Exercise prompt
Copy out each line in the records below that contains the string "kern".

Records for the task
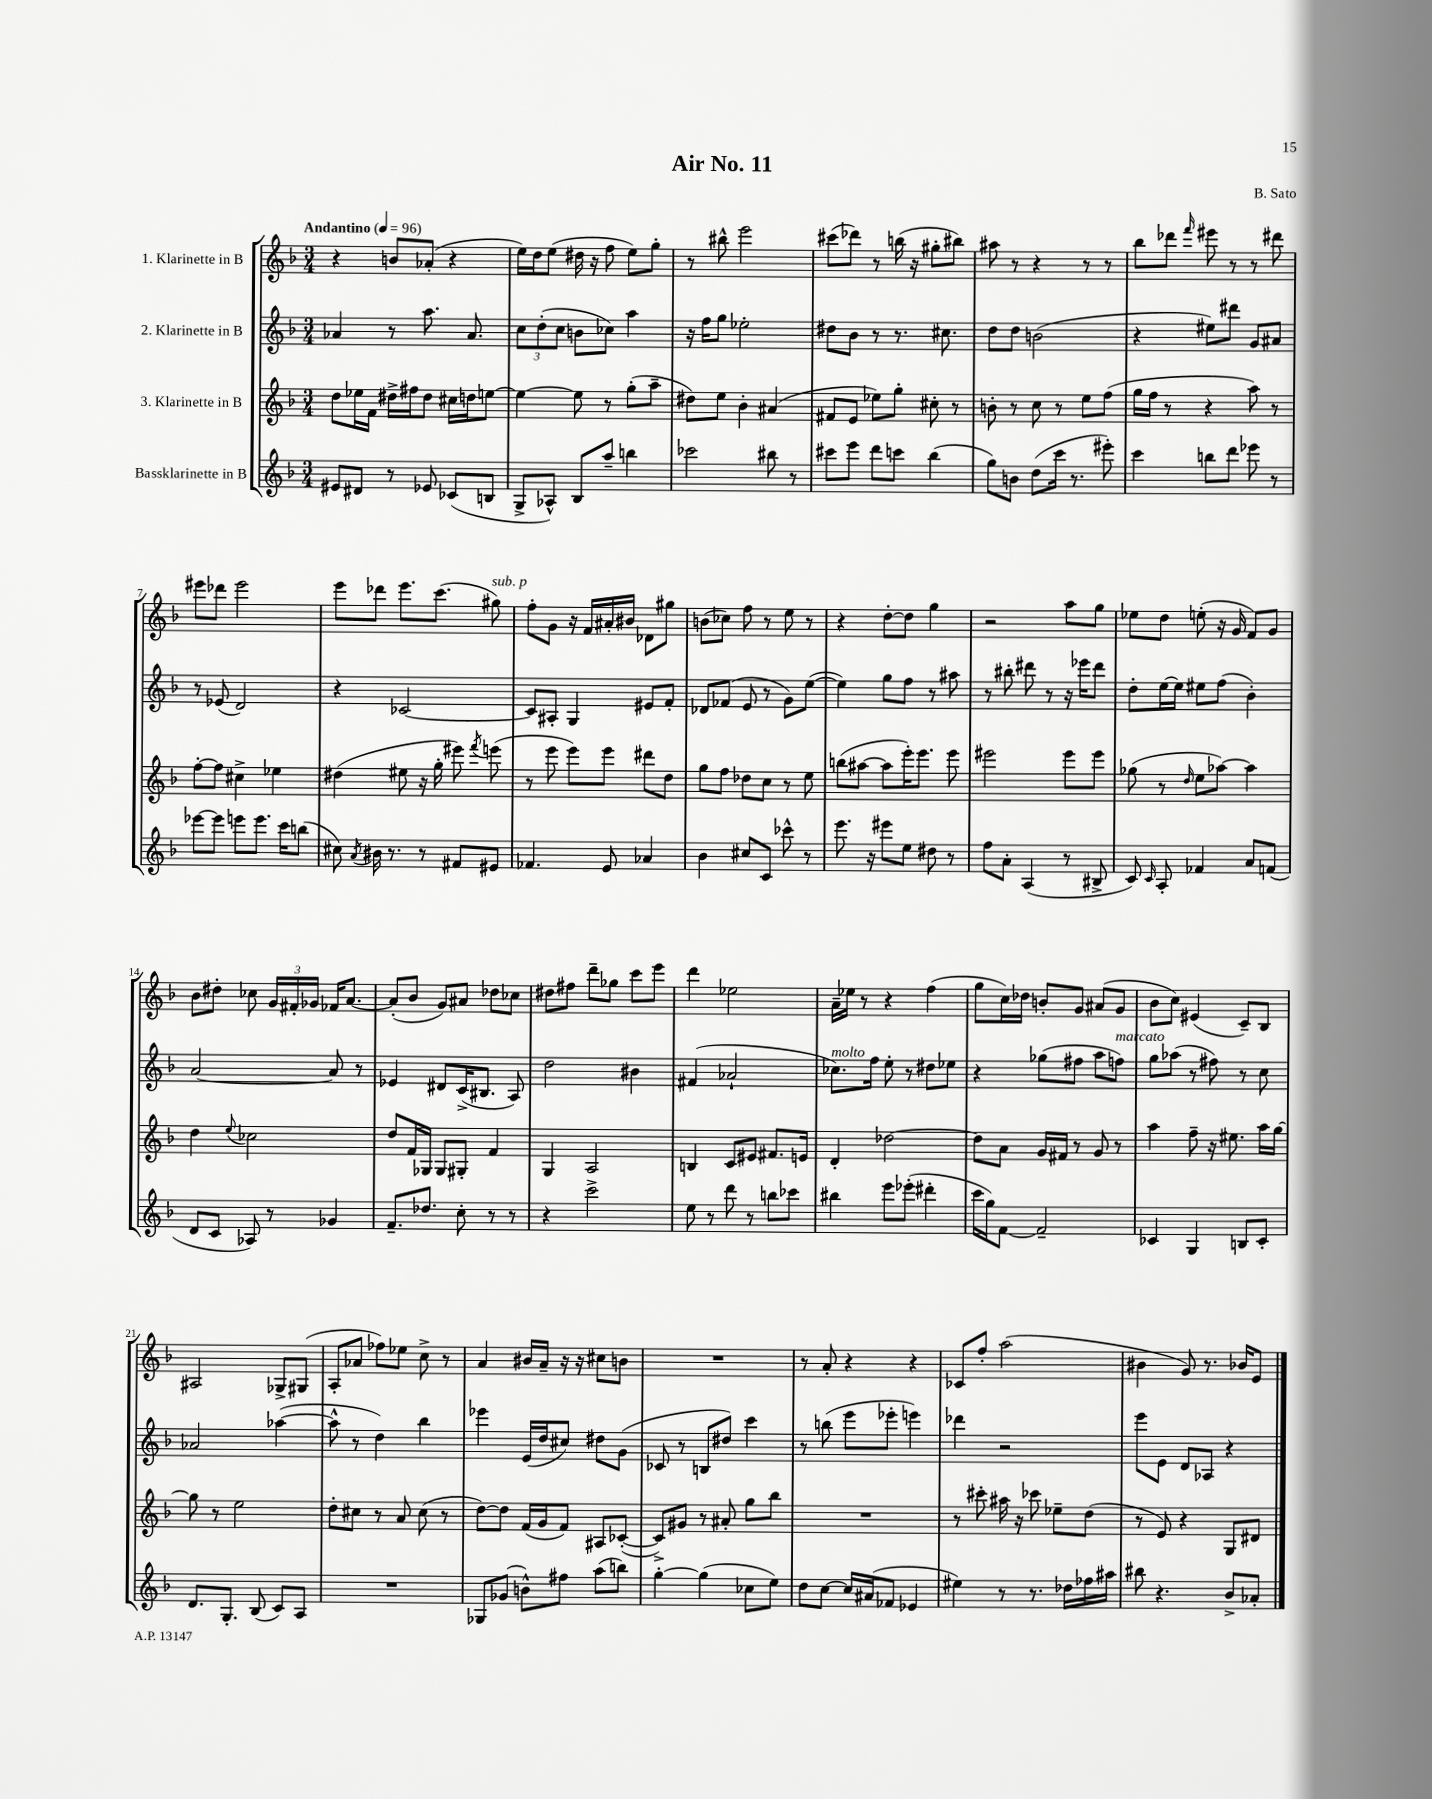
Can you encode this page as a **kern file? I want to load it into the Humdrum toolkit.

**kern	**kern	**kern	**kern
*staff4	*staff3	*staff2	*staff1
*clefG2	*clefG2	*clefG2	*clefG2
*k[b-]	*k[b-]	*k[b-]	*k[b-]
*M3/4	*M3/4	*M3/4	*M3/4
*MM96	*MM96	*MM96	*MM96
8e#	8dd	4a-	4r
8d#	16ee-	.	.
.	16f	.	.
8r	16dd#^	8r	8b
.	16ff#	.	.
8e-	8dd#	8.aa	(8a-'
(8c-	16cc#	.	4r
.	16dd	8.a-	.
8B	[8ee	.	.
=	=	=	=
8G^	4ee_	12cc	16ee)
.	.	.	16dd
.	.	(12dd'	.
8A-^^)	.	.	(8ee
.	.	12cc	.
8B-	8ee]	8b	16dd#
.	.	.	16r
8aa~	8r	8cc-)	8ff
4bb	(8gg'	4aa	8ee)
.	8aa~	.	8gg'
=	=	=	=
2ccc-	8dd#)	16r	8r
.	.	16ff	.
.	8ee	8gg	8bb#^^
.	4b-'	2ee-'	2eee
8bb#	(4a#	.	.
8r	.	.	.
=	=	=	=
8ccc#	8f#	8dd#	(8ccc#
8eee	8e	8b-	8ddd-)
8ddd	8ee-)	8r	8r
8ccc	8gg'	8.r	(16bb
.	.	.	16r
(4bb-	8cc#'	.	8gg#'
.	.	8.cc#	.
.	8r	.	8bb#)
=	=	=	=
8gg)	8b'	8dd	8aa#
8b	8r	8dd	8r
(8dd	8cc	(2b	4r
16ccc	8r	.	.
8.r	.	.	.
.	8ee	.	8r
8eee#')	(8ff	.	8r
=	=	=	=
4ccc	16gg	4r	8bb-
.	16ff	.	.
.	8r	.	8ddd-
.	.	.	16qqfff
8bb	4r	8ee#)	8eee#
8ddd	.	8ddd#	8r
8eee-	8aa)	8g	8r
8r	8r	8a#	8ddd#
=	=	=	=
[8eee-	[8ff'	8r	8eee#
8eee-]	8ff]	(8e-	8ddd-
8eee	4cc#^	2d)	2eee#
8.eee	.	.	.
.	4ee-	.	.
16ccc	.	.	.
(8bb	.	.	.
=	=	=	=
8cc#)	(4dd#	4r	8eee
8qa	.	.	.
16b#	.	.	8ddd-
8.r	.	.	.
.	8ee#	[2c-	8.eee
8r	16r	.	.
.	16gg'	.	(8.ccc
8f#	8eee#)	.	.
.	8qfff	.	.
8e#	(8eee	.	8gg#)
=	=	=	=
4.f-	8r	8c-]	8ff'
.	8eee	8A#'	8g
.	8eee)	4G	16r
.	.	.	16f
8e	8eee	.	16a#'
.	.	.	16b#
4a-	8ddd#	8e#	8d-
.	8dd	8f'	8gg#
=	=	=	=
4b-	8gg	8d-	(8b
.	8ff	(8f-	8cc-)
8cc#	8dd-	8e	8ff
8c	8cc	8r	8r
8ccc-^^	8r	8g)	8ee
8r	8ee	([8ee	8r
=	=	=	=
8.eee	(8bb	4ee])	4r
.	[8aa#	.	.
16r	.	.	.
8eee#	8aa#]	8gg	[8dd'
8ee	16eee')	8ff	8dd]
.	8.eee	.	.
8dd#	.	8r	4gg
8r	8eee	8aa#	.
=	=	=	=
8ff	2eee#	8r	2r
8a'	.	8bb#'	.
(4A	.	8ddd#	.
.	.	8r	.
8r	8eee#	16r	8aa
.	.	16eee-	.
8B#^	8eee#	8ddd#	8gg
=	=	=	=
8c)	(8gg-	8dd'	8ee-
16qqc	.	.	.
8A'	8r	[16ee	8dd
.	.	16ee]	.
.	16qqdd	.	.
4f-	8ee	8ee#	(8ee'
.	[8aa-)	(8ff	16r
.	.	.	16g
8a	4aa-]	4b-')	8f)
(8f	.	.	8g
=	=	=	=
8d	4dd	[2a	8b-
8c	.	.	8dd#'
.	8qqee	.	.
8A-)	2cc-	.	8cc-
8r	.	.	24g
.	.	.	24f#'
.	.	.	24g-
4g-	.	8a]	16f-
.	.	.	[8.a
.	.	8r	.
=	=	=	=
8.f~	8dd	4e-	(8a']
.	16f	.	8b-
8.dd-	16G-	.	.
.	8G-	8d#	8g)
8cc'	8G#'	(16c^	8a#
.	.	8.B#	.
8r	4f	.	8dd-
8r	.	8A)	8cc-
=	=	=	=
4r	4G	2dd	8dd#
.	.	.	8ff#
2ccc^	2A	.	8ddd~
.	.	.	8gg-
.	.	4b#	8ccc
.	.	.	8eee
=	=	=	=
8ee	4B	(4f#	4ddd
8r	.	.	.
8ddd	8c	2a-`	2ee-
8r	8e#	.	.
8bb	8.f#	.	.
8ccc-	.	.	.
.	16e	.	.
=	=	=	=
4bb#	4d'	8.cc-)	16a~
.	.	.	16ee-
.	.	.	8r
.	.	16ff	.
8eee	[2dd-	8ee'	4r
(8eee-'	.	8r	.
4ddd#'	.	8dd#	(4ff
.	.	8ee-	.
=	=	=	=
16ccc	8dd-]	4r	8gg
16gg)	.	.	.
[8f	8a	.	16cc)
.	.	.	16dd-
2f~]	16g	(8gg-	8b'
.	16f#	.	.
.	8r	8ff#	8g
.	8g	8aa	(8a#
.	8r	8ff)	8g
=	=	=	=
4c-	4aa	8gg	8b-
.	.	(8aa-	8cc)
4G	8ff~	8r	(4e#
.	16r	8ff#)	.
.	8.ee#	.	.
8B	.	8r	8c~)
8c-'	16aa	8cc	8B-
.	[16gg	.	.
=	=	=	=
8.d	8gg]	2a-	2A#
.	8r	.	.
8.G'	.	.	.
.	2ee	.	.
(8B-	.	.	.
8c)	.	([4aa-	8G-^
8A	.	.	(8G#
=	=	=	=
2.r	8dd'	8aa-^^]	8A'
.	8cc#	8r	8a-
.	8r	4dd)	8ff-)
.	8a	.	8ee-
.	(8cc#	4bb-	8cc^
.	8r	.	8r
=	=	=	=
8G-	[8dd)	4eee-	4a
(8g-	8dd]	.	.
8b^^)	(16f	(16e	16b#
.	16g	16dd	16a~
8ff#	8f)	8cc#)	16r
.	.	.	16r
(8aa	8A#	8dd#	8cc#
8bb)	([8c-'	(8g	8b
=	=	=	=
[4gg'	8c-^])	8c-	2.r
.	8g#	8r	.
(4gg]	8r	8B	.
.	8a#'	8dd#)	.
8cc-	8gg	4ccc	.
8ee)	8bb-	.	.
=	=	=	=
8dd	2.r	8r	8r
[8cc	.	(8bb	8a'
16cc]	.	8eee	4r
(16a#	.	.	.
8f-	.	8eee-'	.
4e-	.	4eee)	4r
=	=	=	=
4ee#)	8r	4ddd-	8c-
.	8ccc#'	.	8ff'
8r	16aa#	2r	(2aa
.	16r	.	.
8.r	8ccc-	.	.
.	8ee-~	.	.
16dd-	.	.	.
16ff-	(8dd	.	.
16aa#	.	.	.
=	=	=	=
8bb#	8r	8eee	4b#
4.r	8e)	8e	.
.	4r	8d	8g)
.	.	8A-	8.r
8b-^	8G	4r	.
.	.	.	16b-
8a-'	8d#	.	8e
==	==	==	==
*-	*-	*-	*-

Response to this exercise
Can you encode this page as a **kern file? I want to load it into the Humdrum toolkit.
**kern	**kern	**kern	**kern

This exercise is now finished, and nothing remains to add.